## Exercise details
The reply should contain every entry exactly as given, with no pictures in it.

## Material for this task
┏━━
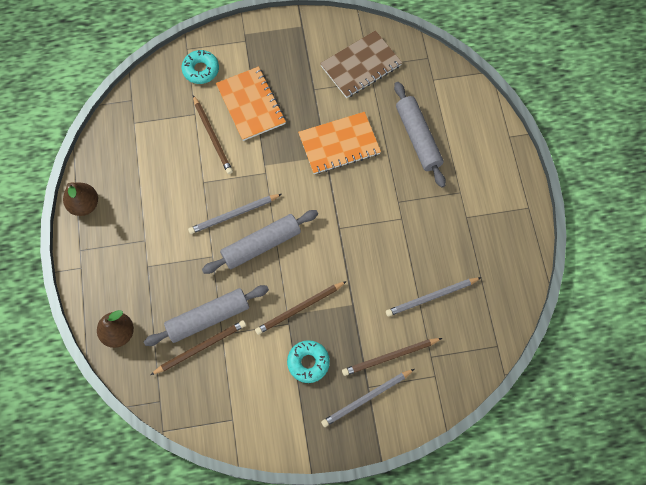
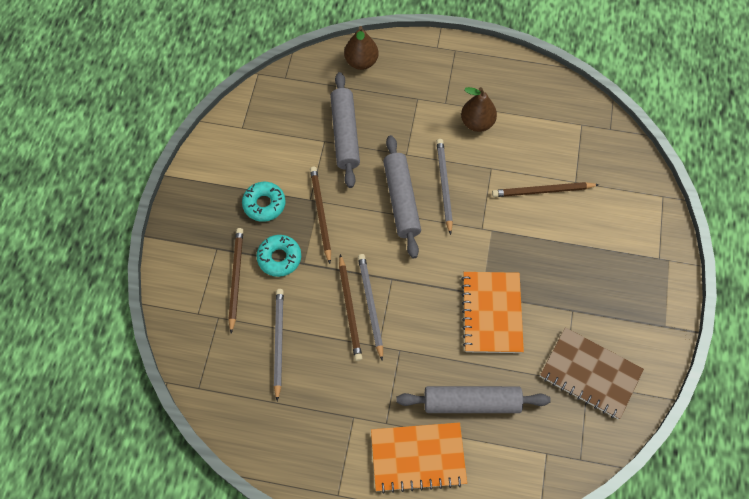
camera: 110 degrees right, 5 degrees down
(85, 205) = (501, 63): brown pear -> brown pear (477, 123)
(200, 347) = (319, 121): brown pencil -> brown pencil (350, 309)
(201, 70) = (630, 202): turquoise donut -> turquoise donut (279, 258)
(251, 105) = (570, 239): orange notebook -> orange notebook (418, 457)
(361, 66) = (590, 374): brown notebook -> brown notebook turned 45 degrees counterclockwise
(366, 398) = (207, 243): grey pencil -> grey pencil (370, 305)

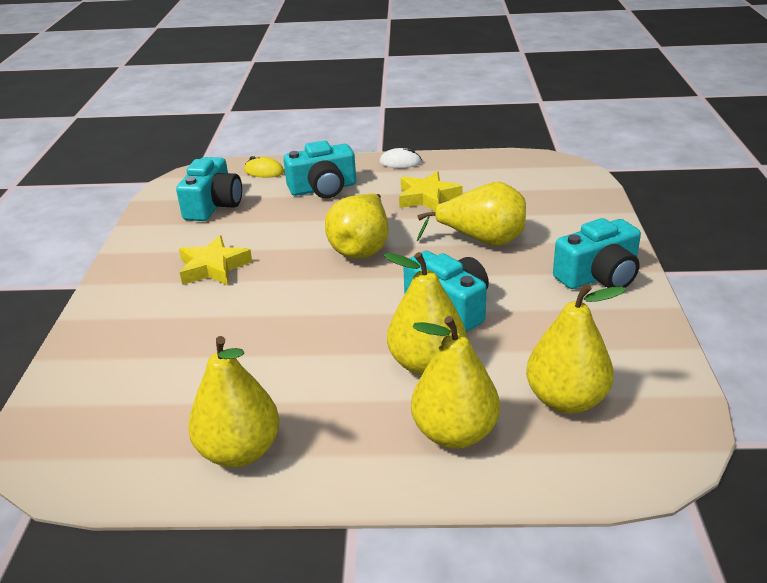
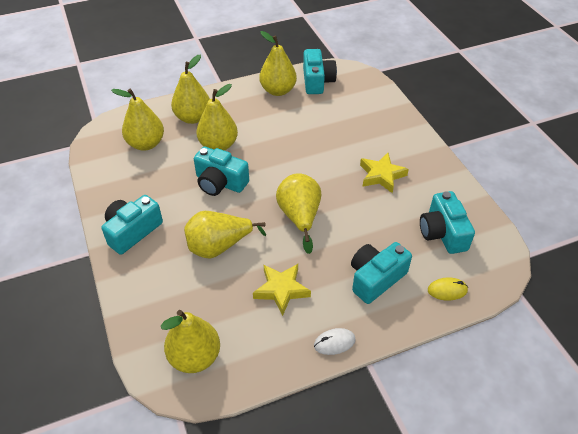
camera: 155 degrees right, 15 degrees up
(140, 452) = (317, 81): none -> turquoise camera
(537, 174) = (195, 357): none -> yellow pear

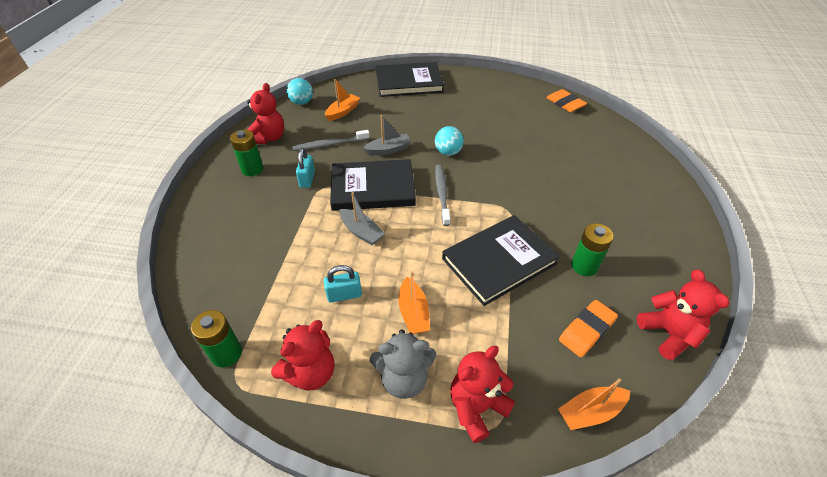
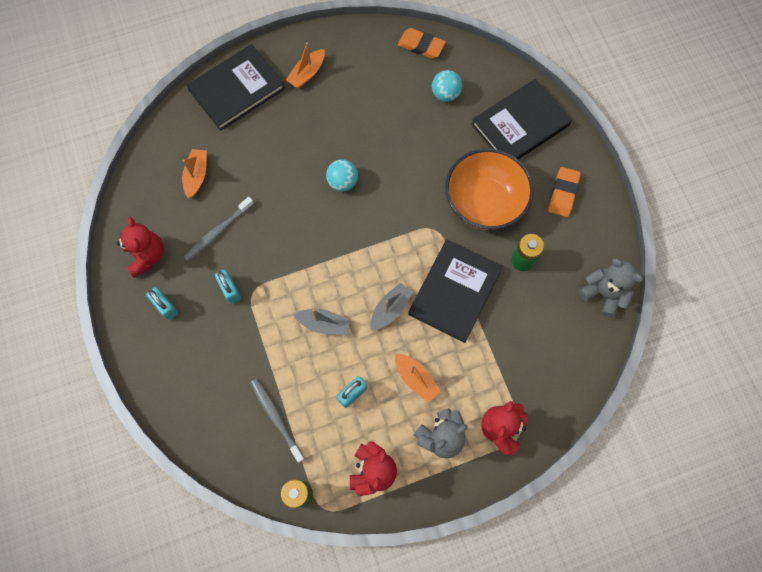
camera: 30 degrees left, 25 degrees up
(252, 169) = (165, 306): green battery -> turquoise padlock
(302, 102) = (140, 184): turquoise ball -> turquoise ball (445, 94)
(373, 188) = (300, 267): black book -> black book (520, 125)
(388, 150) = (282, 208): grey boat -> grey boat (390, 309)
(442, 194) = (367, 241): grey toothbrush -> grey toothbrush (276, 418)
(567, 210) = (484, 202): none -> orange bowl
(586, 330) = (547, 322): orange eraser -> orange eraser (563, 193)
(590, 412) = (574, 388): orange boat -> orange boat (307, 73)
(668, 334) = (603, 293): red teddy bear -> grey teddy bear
┗━━
## Exercise solution
camera: 110 degrees right, 5 degrees down
(85, 205) = (501, 63): brown pear -> brown pear (477, 123)
(200, 347) = (319, 121): brown pencil -> brown pencil (350, 309)
(201, 70) = (630, 202): turquoise donut -> turquoise donut (279, 258)
(251, 105) = (570, 239): orange notebook -> orange notebook (418, 457)
(361, 66) = (590, 374): brown notebook -> brown notebook turned 45 degrees counterclockwise
(366, 398) = (207, 243): grey pencil -> grey pencil (370, 305)

camera: 155 degrees right, 15 degrees up
(140, 452) = (317, 81): none -> turquoise camera
(537, 174) = (195, 357): none -> yellow pear

camera: 30 degrees left, 25 degrees up
(252, 169) = (165, 306): green battery -> turquoise padlock
(302, 102) = (140, 184): turquoise ball -> turquoise ball (445, 94)
(373, 188) = (300, 267): black book -> black book (520, 125)
(388, 150) = (282, 208): grey boat -> grey boat (390, 309)
(442, 194) = (367, 241): grey toothbrush -> grey toothbrush (276, 418)
(567, 210) = (484, 202): none -> orange bowl
(586, 330) = (547, 322): orange eraser -> orange eraser (563, 193)
(590, 412) = (574, 388): orange boat -> orange boat (307, 73)
(668, 334) = (603, 293): red teddy bear -> grey teddy bear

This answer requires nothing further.